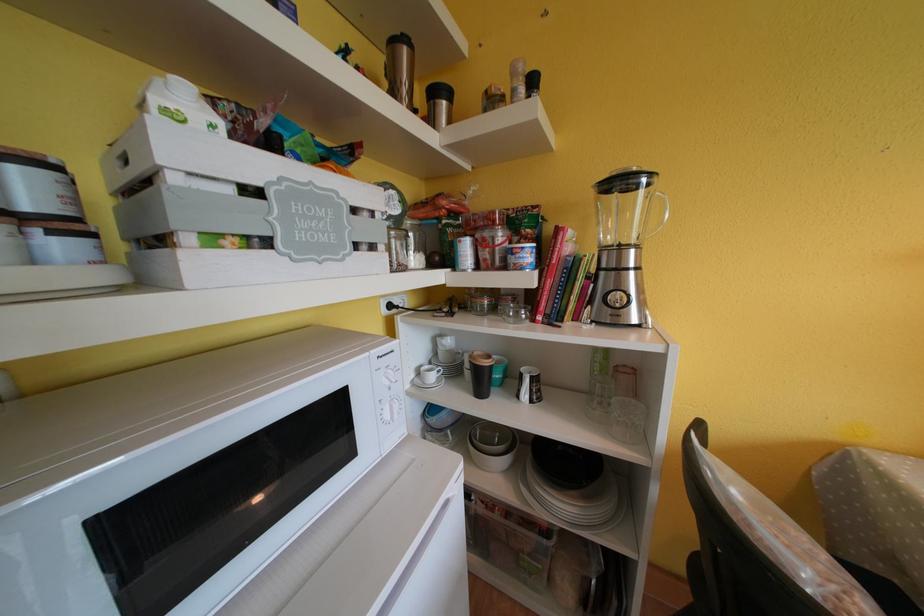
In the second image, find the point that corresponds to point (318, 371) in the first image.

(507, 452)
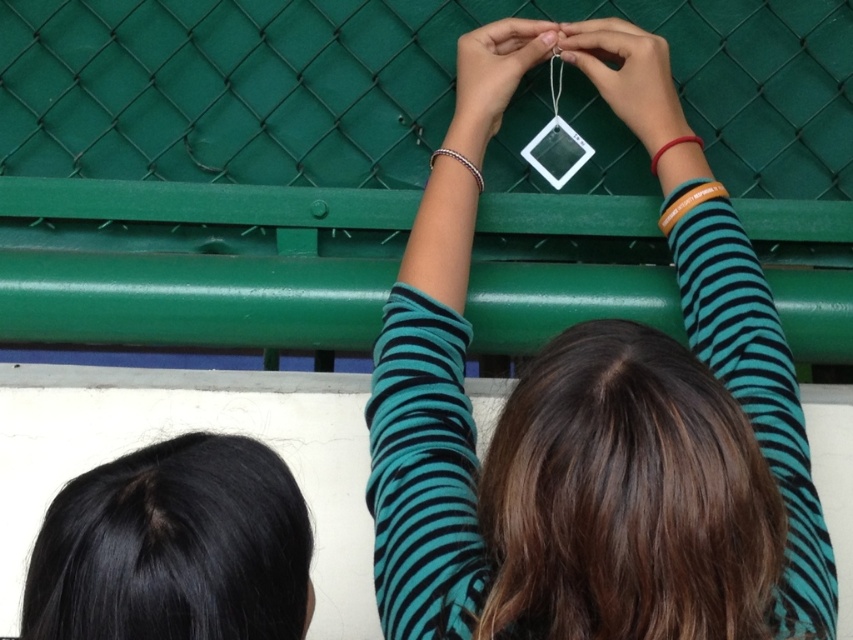
Can you confirm if clear plastic diamond at center is positioned to the left of matte white tag at upper center?

Incorrect, clear plastic diamond at center is not on the left side of matte white tag at upper center.

Measure the distance between clear plastic diamond at center and matte white tag at upper center.

The distance of clear plastic diamond at center from matte white tag at upper center is 10.74 inches.

I want to click on clear plastic diamond at center, so click(595, 451).

In order to click on clear plastic diamond at center in this screenshot , I will do pos(595,451).

Who is taller, clear plastic diamond at center or transparent plastic at upper center?

clear plastic diamond at center is taller.

Which is above, clear plastic diamond at center or transparent plastic at upper center?

transparent plastic at upper center

You are a GUI agent. You are given a task and a screenshot of the screen. Output one action in this format:
    pyautogui.click(x=<x>, y=<y>)
    Task: Click on the clear plastic diamond at center
    The width and height of the screenshot is (853, 640).
    Given the screenshot: What is the action you would take?
    pyautogui.click(x=595, y=451)

Which is more to the left, black smooth hair at upper center or transparent plastic at upper center?

black smooth hair at upper center

Is black smooth hair at upper center further to camera compared to transparent plastic at upper center?

No, black smooth hair at upper center is in front of transparent plastic at upper center.

Who is more distant from viewer, (251, 532) or (599, 52)?

The point (599, 52) is more distant.

The image size is (853, 640). What are the coordinates of `black smooth hair at upper center` in the screenshot? It's located at (173, 547).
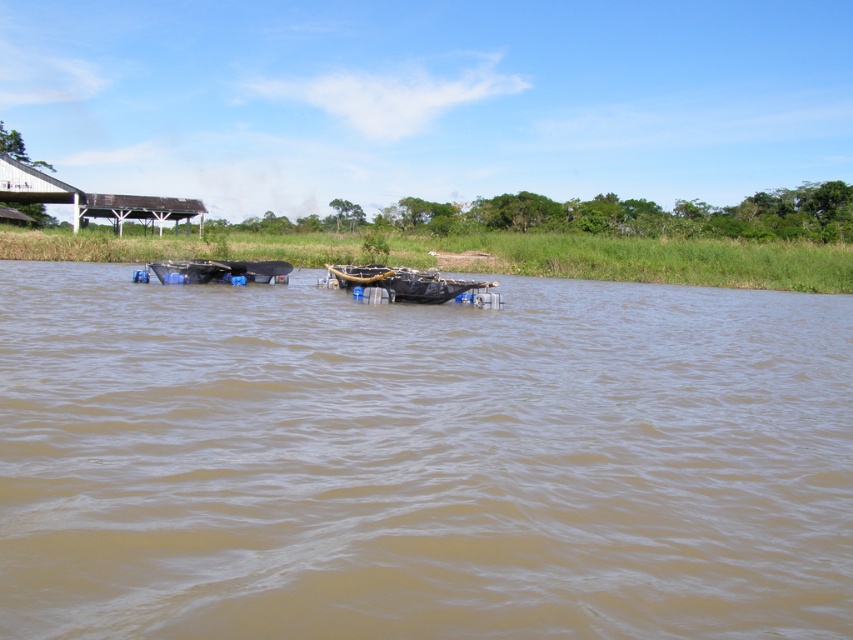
◆ ◆ ◆ ◆ ◆ ◆ ◆
Task description: Copy out every entry above word for word, leaving out the pictures.

Output for this exercise:
In the second image, find the point that corresponds to point (318, 371) in the first image.

(507, 452)
Can you confirm if clear plastic diamond at center is positioned to the left of matte white tag at upper center?

Incorrect, clear plastic diamond at center is not on the left side of matte white tag at upper center.

Measure the distance between clear plastic diamond at center and matte white tag at upper center.

The distance of clear plastic diamond at center from matte white tag at upper center is 10.74 inches.

I want to click on clear plastic diamond at center, so click(595, 451).

In order to click on clear plastic diamond at center in this screenshot , I will do pos(595,451).

Who is taller, clear plastic diamond at center or transparent plastic at upper center?

clear plastic diamond at center is taller.

Which is above, clear plastic diamond at center or transparent plastic at upper center?

transparent plastic at upper center

You are a GUI agent. You are given a task and a screenshot of the screen. Output one action in this format:
    pyautogui.click(x=<x>, y=<y>)
    Task: Click on the clear plastic diamond at center
    The width and height of the screenshot is (853, 640).
    Given the screenshot: What is the action you would take?
    pyautogui.click(x=595, y=451)

Which is more to the left, black smooth hair at upper center or transparent plastic at upper center?

black smooth hair at upper center

Is black smooth hair at upper center further to camera compared to transparent plastic at upper center?

No, black smooth hair at upper center is in front of transparent plastic at upper center.

Who is more distant from viewer, (251, 532) or (599, 52)?

The point (599, 52) is more distant.

The image size is (853, 640). What are the coordinates of `black smooth hair at upper center` in the screenshot? It's located at (173, 547).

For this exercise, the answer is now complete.